• Data to use:
-- Opening Marker --
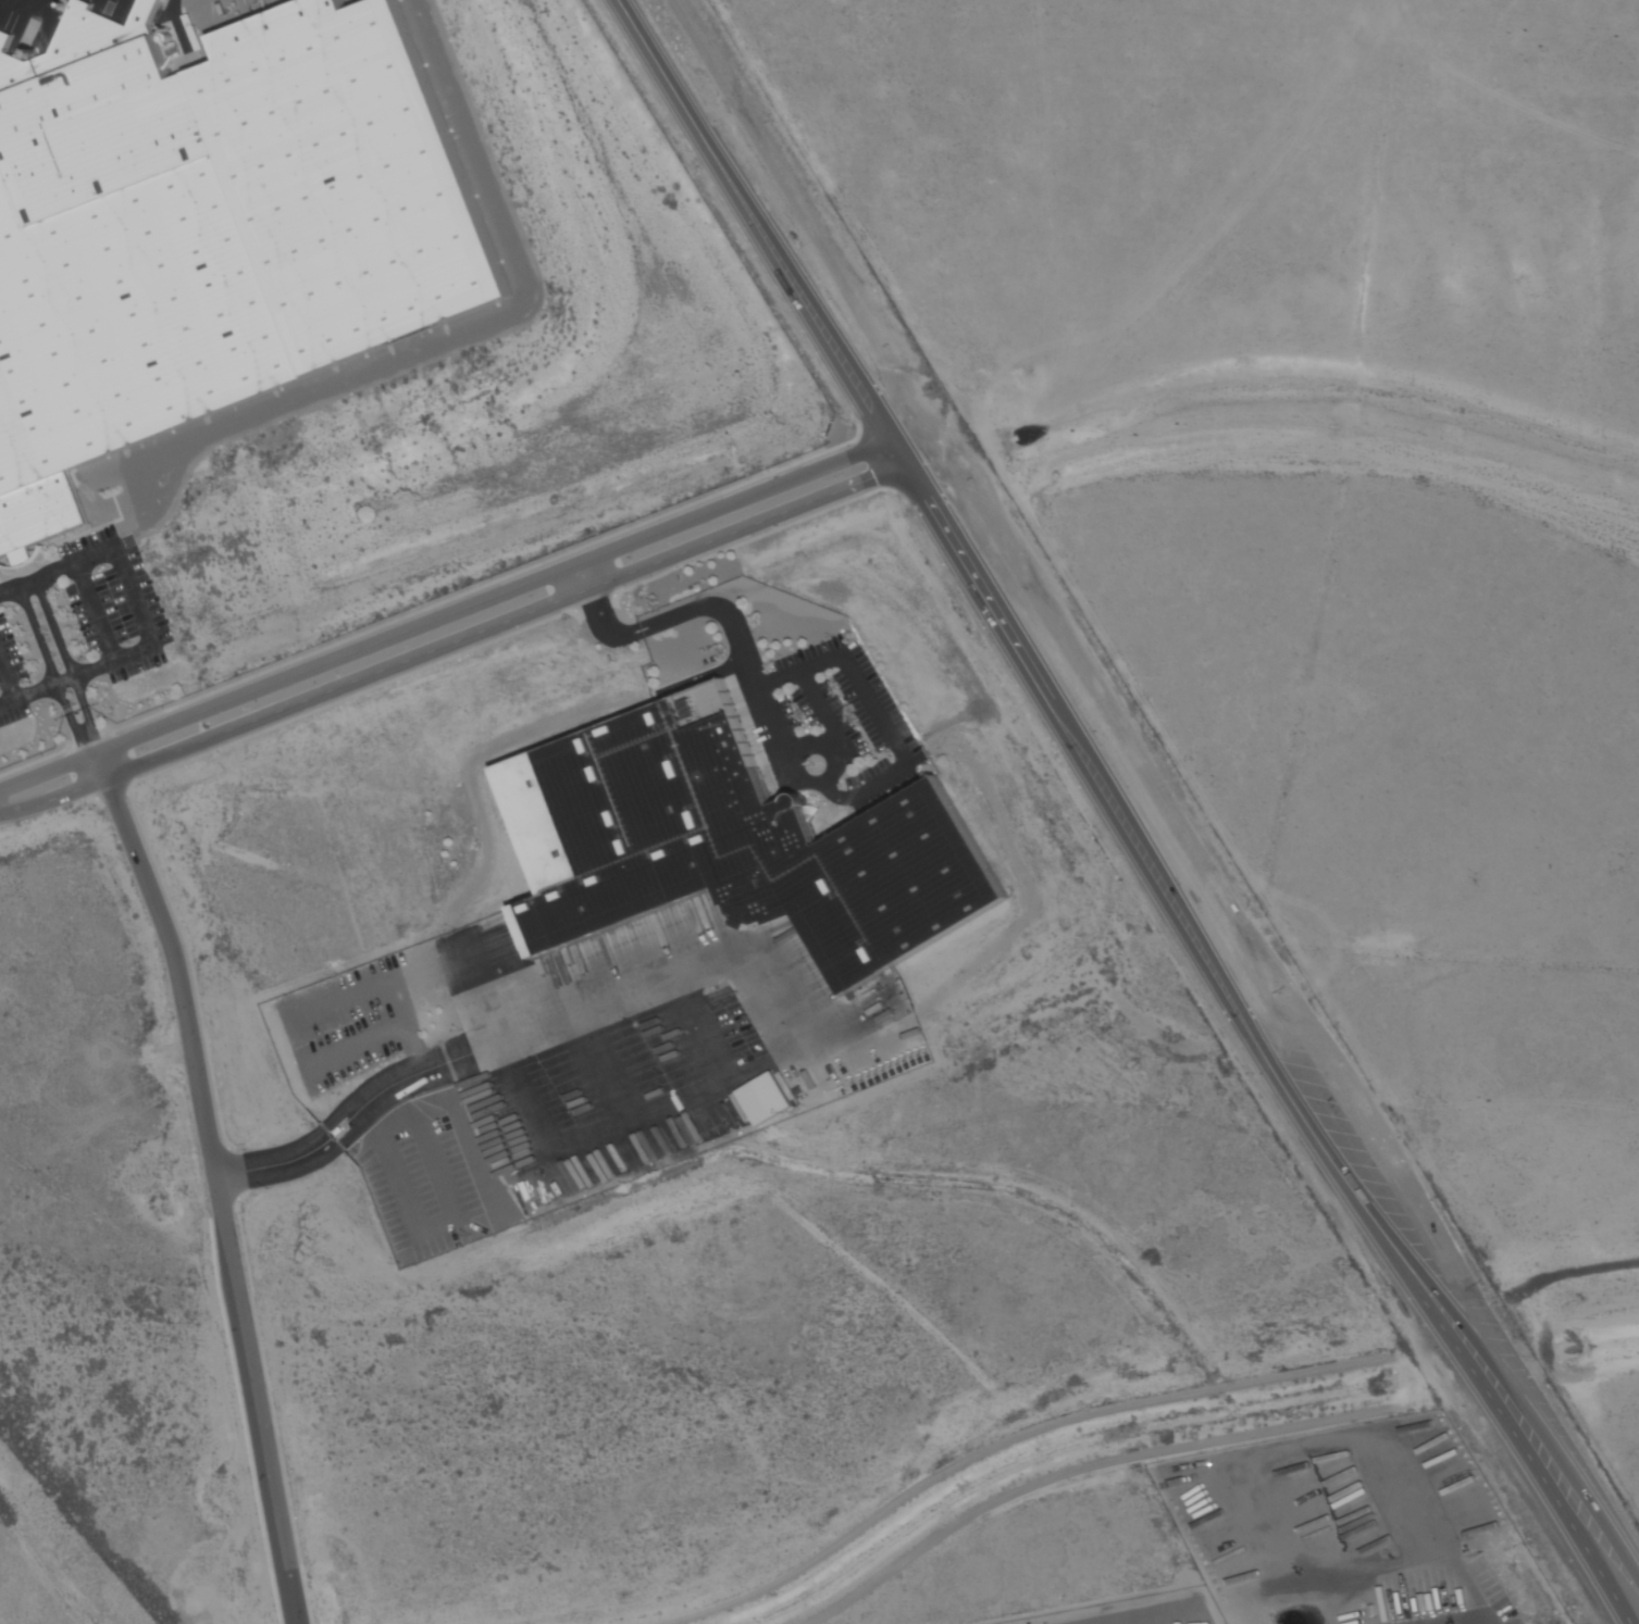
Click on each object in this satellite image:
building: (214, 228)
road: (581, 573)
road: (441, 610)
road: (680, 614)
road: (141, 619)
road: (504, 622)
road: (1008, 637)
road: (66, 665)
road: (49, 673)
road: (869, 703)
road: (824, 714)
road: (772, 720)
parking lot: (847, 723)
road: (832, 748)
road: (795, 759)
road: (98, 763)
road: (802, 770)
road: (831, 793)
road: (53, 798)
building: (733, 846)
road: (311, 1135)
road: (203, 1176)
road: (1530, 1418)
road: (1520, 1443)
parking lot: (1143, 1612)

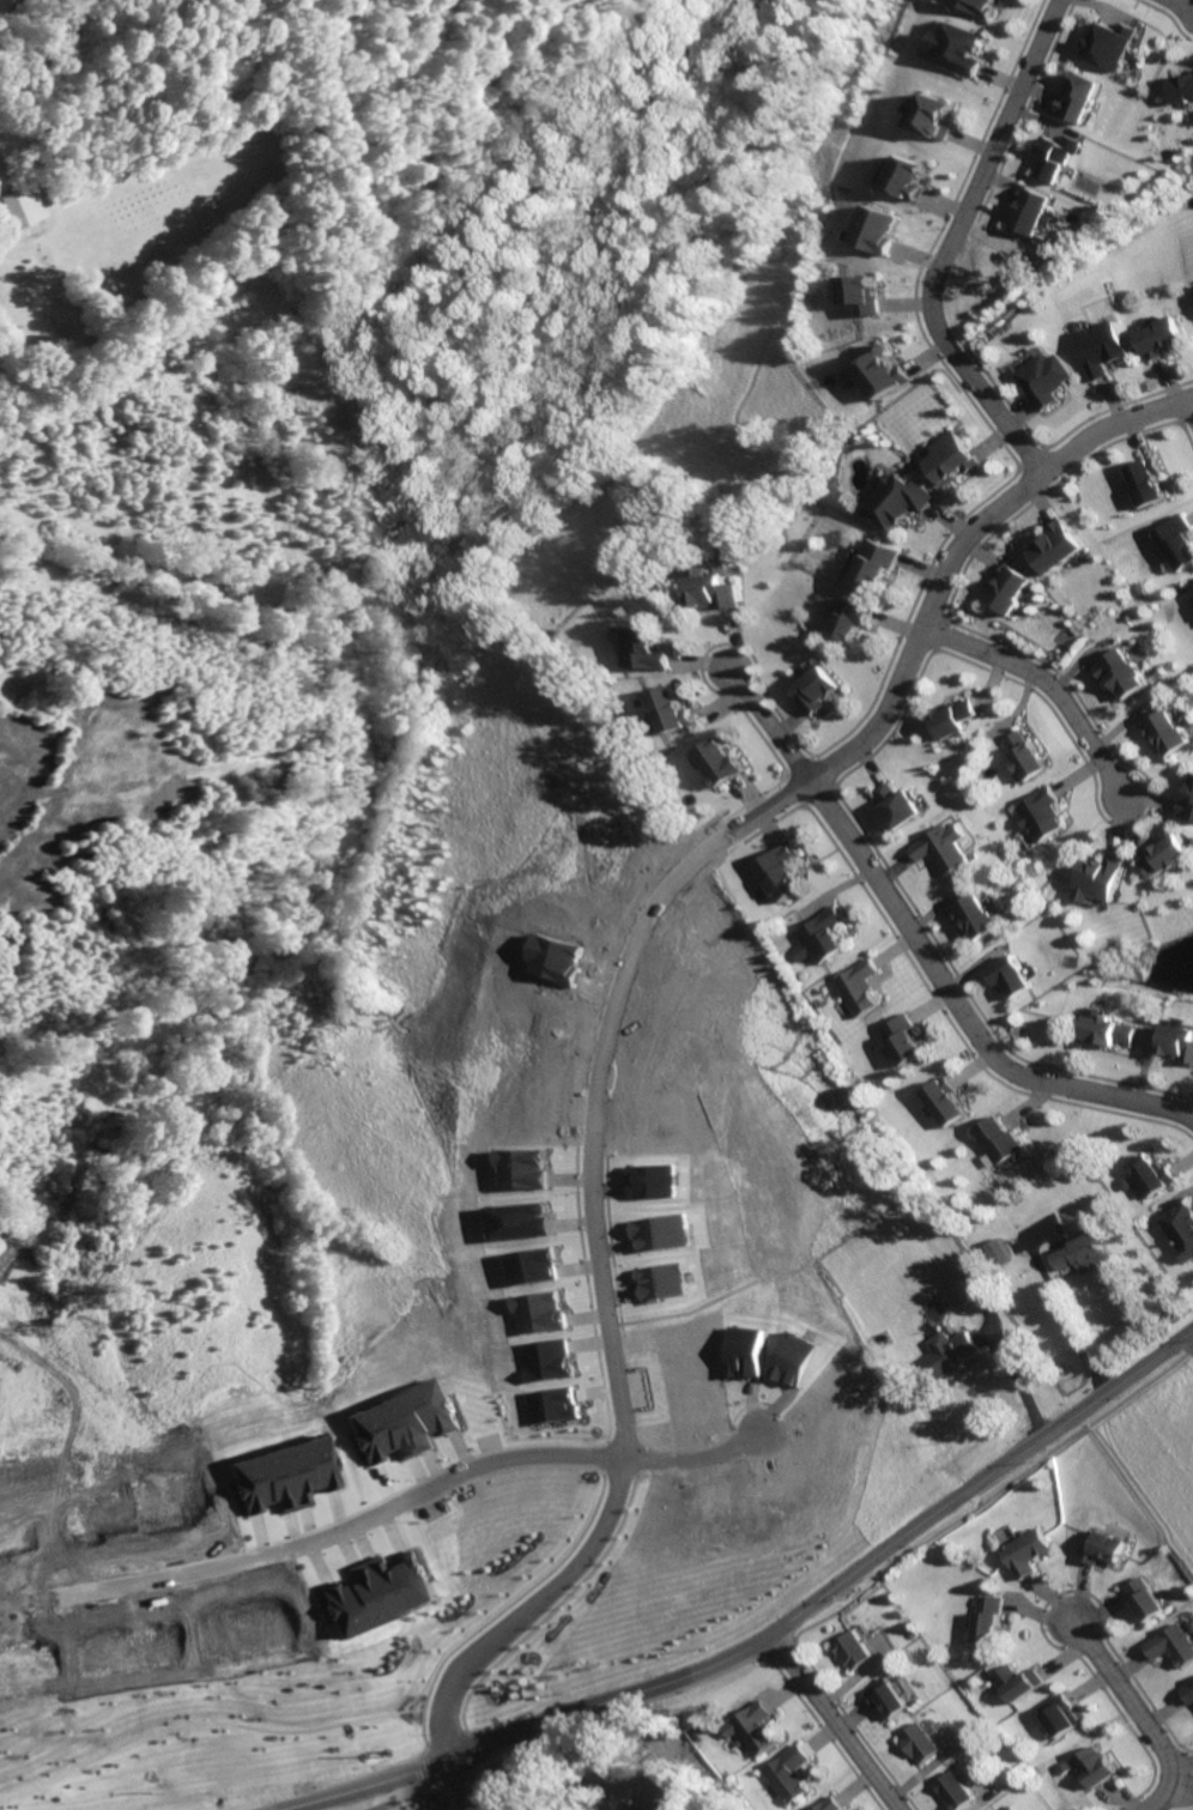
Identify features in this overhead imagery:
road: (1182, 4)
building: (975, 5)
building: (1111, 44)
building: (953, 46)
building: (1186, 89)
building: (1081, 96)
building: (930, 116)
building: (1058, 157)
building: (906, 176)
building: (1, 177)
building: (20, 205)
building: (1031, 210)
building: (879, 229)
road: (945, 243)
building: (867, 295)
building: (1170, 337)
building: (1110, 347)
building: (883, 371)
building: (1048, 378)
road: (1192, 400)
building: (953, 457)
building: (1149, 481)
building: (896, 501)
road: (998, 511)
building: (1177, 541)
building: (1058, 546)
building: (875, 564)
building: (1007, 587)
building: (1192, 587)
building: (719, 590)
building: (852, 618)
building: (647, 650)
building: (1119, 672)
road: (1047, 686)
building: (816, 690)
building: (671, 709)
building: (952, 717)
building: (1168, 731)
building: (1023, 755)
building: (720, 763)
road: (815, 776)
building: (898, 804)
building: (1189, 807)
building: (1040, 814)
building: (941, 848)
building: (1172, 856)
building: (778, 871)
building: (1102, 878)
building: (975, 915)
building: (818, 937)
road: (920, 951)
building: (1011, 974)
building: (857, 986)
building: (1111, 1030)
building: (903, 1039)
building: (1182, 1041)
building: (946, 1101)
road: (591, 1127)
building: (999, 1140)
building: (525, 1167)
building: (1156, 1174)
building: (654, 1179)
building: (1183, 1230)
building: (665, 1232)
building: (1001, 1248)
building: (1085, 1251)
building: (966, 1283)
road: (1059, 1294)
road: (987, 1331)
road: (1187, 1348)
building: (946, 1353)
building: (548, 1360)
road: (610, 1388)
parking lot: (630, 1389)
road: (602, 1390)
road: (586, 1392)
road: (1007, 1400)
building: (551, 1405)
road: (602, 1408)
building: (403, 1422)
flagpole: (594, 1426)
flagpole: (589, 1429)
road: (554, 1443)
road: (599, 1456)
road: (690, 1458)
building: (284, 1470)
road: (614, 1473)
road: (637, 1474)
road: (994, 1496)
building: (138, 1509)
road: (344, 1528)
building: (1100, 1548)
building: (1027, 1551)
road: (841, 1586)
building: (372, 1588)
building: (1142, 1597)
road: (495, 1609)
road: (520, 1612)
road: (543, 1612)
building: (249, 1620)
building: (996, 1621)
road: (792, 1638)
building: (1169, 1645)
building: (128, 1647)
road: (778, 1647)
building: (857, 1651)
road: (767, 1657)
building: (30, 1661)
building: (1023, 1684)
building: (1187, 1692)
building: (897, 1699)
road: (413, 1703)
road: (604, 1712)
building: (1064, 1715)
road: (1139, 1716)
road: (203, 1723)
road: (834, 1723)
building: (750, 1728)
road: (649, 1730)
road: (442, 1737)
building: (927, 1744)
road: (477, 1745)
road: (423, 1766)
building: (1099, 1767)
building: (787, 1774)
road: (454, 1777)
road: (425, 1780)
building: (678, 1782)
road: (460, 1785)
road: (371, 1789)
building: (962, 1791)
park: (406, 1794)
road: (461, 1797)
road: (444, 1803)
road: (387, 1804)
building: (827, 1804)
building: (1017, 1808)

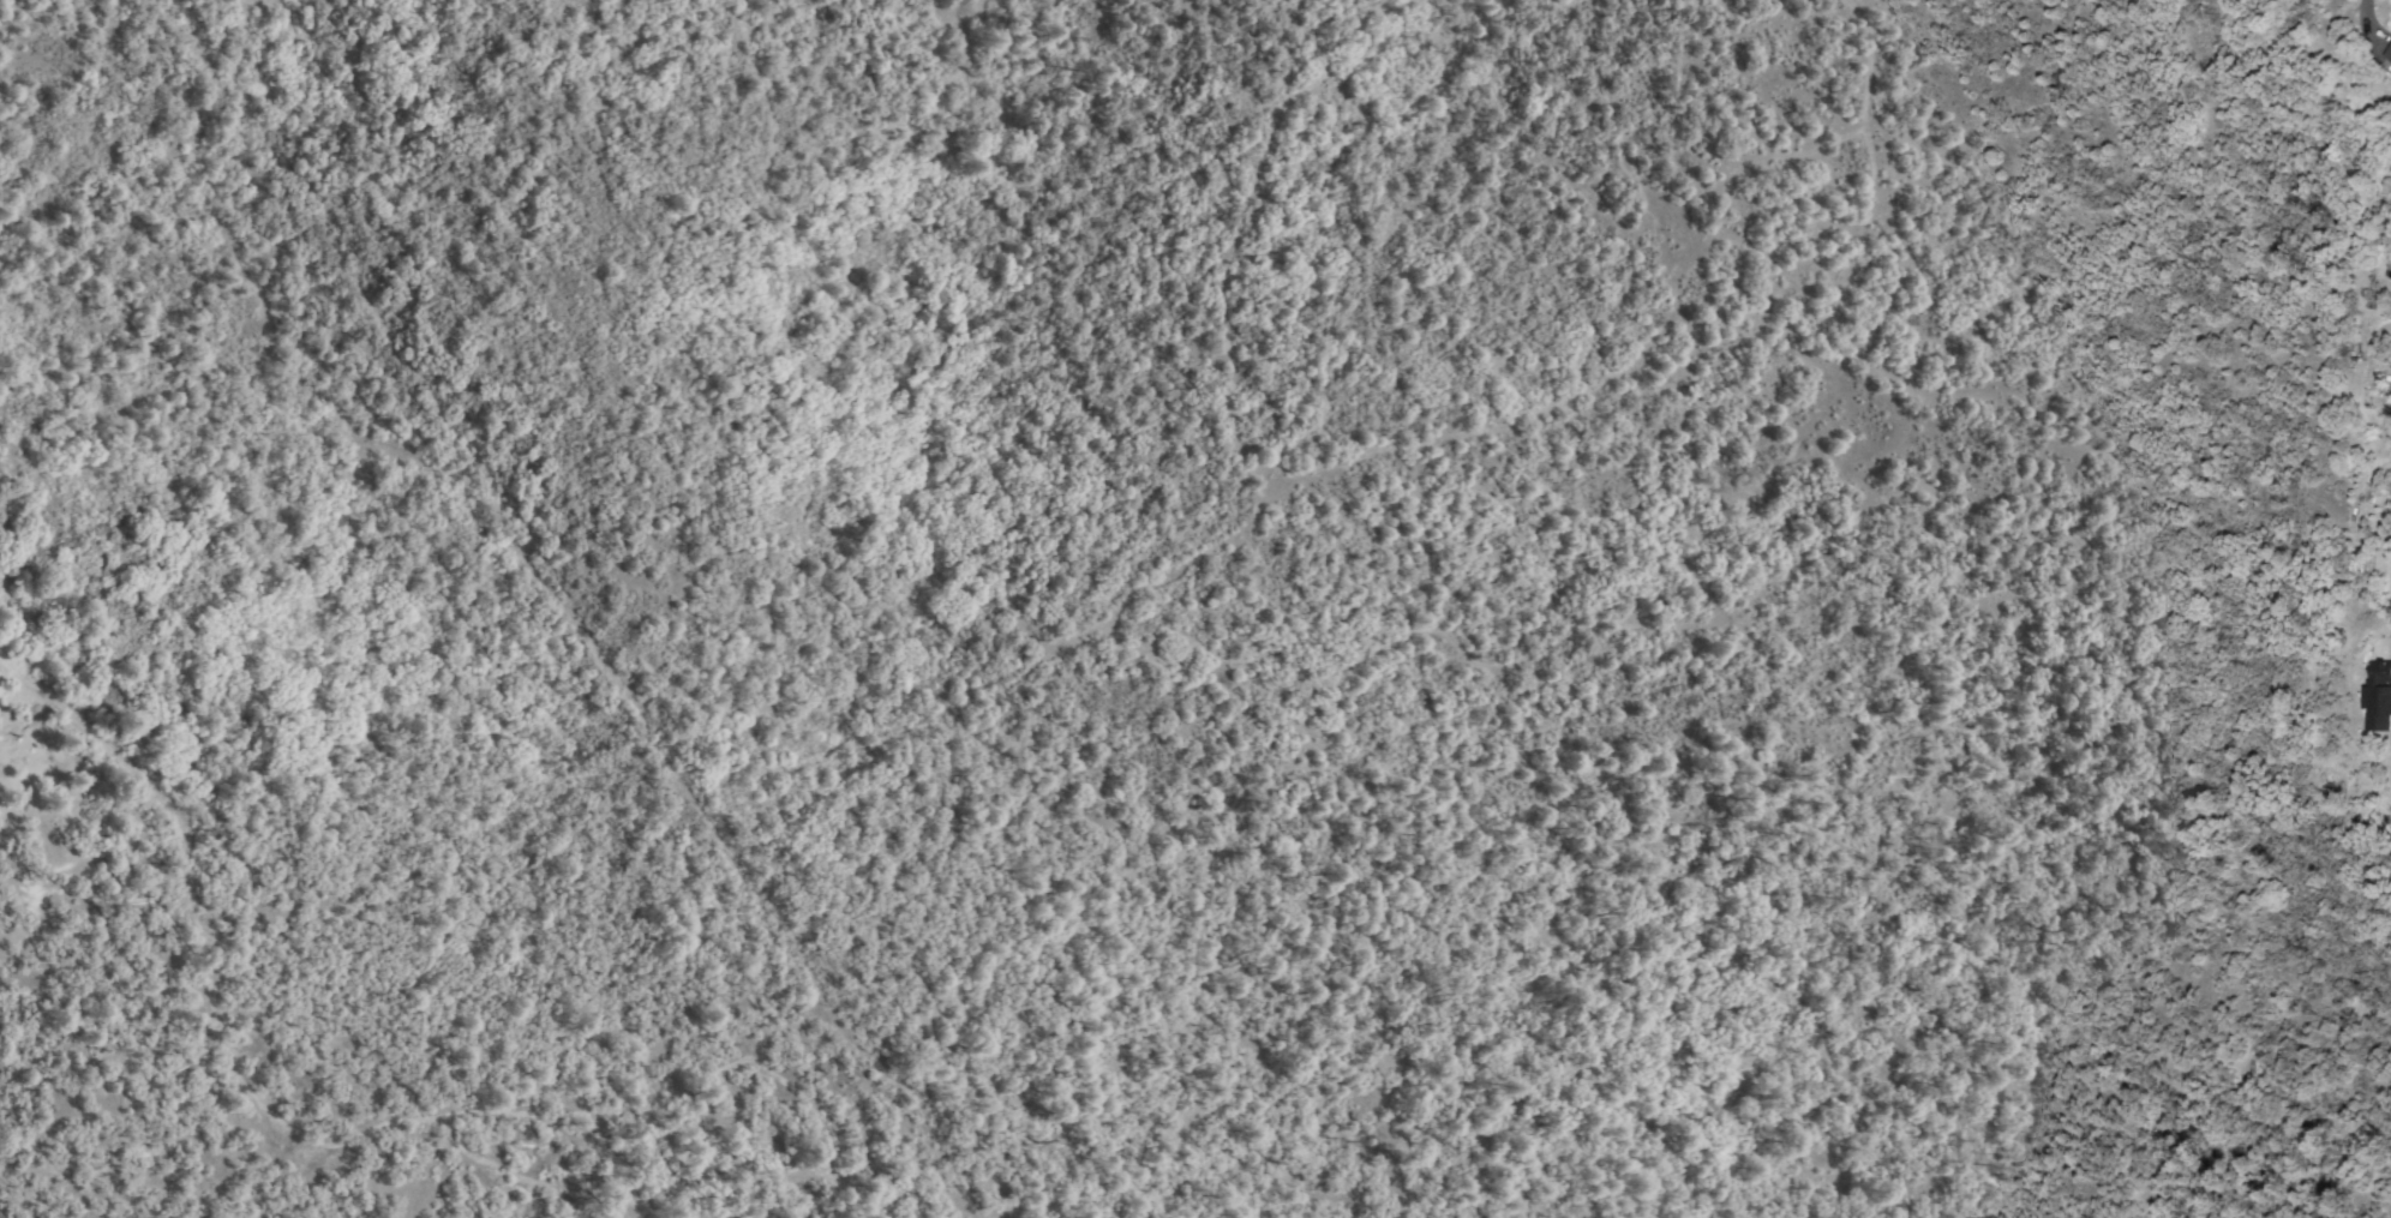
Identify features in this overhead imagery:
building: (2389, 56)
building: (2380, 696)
-- Closing Marker --
• Assigned task: Across the whole listing, reproduce each line verbatim and exclude every picture.

• The completed task:
Click on each object in this satellite image:
building: (214, 228)
road: (581, 573)
road: (441, 610)
road: (680, 614)
road: (141, 619)
road: (504, 622)
road: (1008, 637)
road: (66, 665)
road: (49, 673)
road: (869, 703)
road: (824, 714)
road: (772, 720)
parking lot: (847, 723)
road: (832, 748)
road: (795, 759)
road: (98, 763)
road: (802, 770)
road: (831, 793)
road: (53, 798)
building: (733, 846)
road: (311, 1135)
road: (203, 1176)
road: (1530, 1418)
road: (1520, 1443)
parking lot: (1143, 1612)

Identify features in this overhead imagery:
road: (1182, 4)
building: (975, 5)
building: (1111, 44)
building: (953, 46)
building: (1186, 89)
building: (1081, 96)
building: (930, 116)
building: (1058, 157)
building: (906, 176)
building: (1, 177)
building: (20, 205)
building: (1031, 210)
building: (879, 229)
road: (945, 243)
building: (867, 295)
building: (1170, 337)
building: (1110, 347)
building: (883, 371)
building: (1048, 378)
road: (1192, 400)
building: (953, 457)
building: (1149, 481)
building: (896, 501)
road: (998, 511)
building: (1177, 541)
building: (1058, 546)
building: (875, 564)
building: (1007, 587)
building: (1192, 587)
building: (719, 590)
building: (852, 618)
building: (647, 650)
building: (1119, 672)
road: (1047, 686)
building: (816, 690)
building: (671, 709)
building: (952, 717)
building: (1168, 731)
building: (1023, 755)
building: (720, 763)
road: (815, 776)
building: (898, 804)
building: (1189, 807)
building: (1040, 814)
building: (941, 848)
building: (1172, 856)
building: (778, 871)
building: (1102, 878)
building: (975, 915)
building: (818, 937)
road: (920, 951)
building: (1011, 974)
building: (857, 986)
building: (1111, 1030)
building: (903, 1039)
building: (1182, 1041)
building: (946, 1101)
road: (591, 1127)
building: (999, 1140)
building: (525, 1167)
building: (1156, 1174)
building: (654, 1179)
building: (1183, 1230)
building: (665, 1232)
building: (1001, 1248)
building: (1085, 1251)
building: (966, 1283)
road: (1059, 1294)
road: (987, 1331)
road: (1187, 1348)
building: (946, 1353)
building: (548, 1360)
road: (610, 1388)
parking lot: (630, 1389)
road: (602, 1390)
road: (586, 1392)
road: (1007, 1400)
building: (551, 1405)
road: (602, 1408)
building: (403, 1422)
flagpole: (594, 1426)
flagpole: (589, 1429)
road: (554, 1443)
road: (599, 1456)
road: (690, 1458)
building: (284, 1470)
road: (614, 1473)
road: (637, 1474)
road: (994, 1496)
building: (138, 1509)
road: (344, 1528)
building: (1100, 1548)
building: (1027, 1551)
road: (841, 1586)
building: (372, 1588)
building: (1142, 1597)
road: (495, 1609)
road: (520, 1612)
road: (543, 1612)
building: (249, 1620)
building: (996, 1621)
road: (792, 1638)
building: (1169, 1645)
building: (128, 1647)
road: (778, 1647)
building: (857, 1651)
road: (767, 1657)
building: (30, 1661)
building: (1023, 1684)
building: (1187, 1692)
building: (897, 1699)
road: (413, 1703)
road: (604, 1712)
building: (1064, 1715)
road: (1139, 1716)
road: (203, 1723)
road: (834, 1723)
building: (750, 1728)
road: (649, 1730)
road: (442, 1737)
building: (927, 1744)
road: (477, 1745)
road: (423, 1766)
building: (1099, 1767)
building: (787, 1774)
road: (454, 1777)
road: (425, 1780)
building: (678, 1782)
road: (460, 1785)
road: (371, 1789)
building: (962, 1791)
park: (406, 1794)
road: (461, 1797)
road: (444, 1803)
road: (387, 1804)
building: (827, 1804)
building: (1017, 1808)

Identify features in this overhead imagery:
building: (2389, 56)
building: (2380, 696)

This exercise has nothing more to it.